* _Aim of the exercise_
Print the lines from the one containing "tan plate G7:H8" through the end of the listing below, exactly as written. Any pictures stay out.

* _Data_

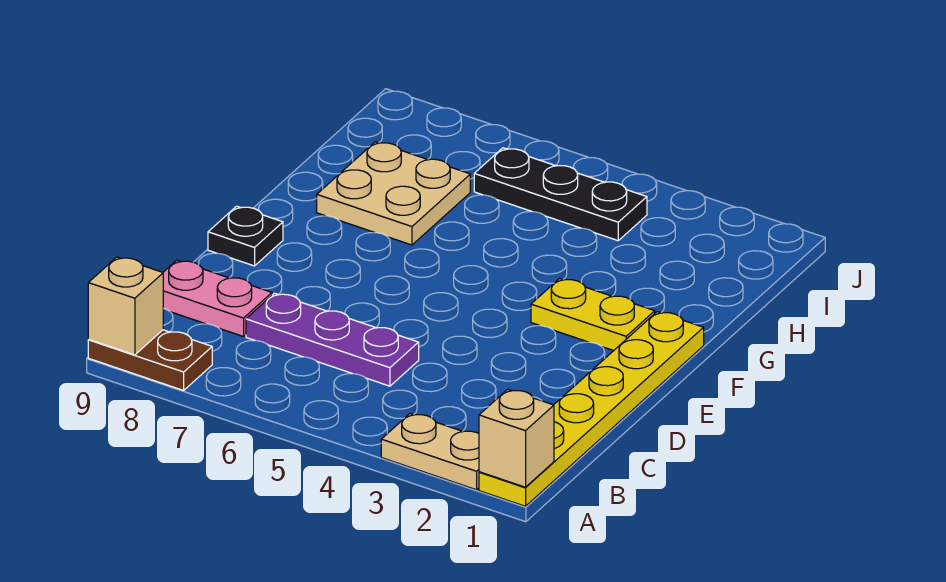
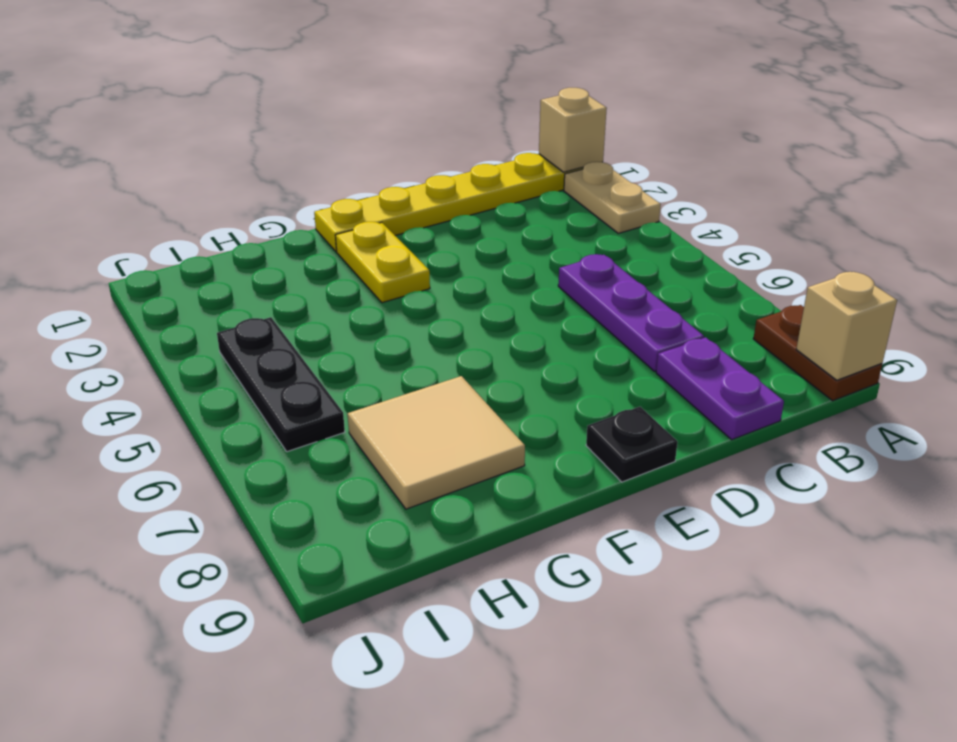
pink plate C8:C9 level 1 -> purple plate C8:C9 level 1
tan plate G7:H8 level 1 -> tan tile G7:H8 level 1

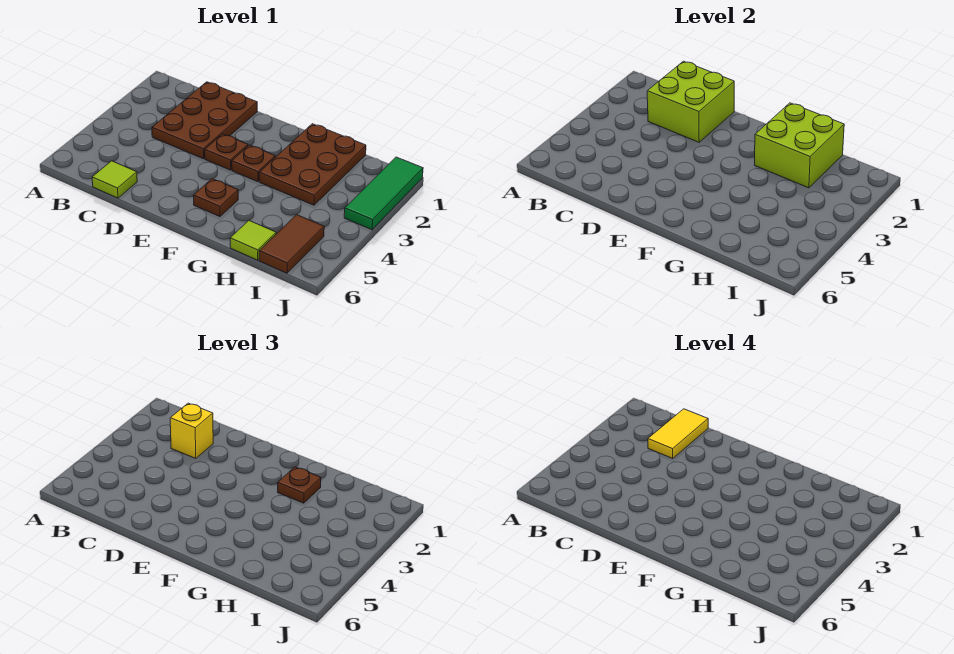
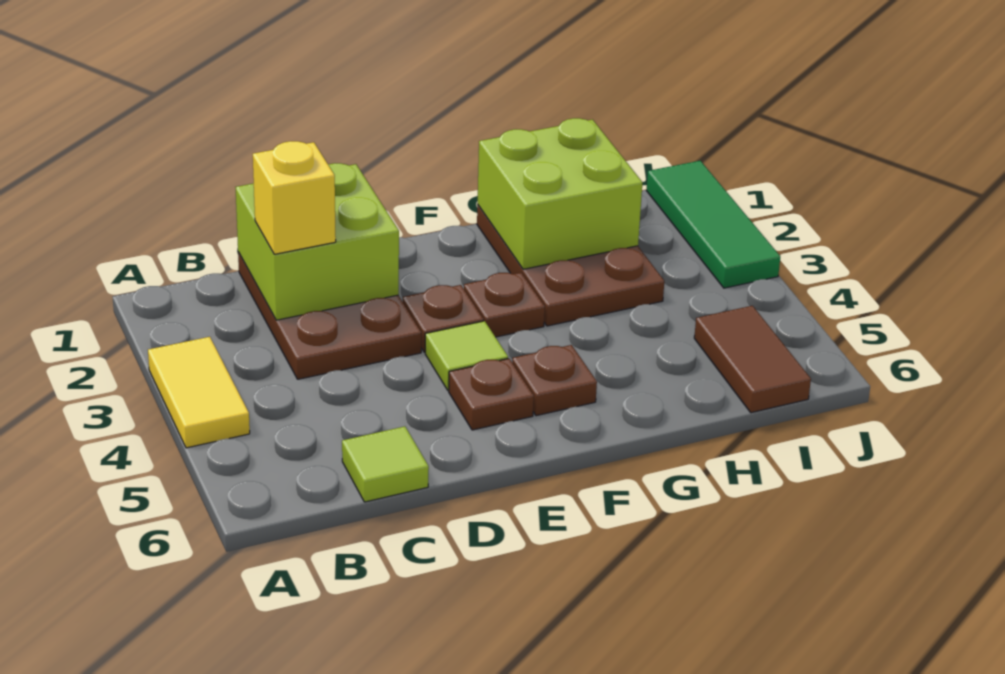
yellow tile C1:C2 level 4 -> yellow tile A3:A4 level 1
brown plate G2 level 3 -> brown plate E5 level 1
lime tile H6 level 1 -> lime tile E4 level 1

* _Output for this exercise_
tan plate G7:H8 level 1 -> tan tile G7:H8 level 1

yellow tile C1:C2 level 4 -> yellow tile A3:A4 level 1
brown plate G2 level 3 -> brown plate E5 level 1
lime tile H6 level 1 -> lime tile E4 level 1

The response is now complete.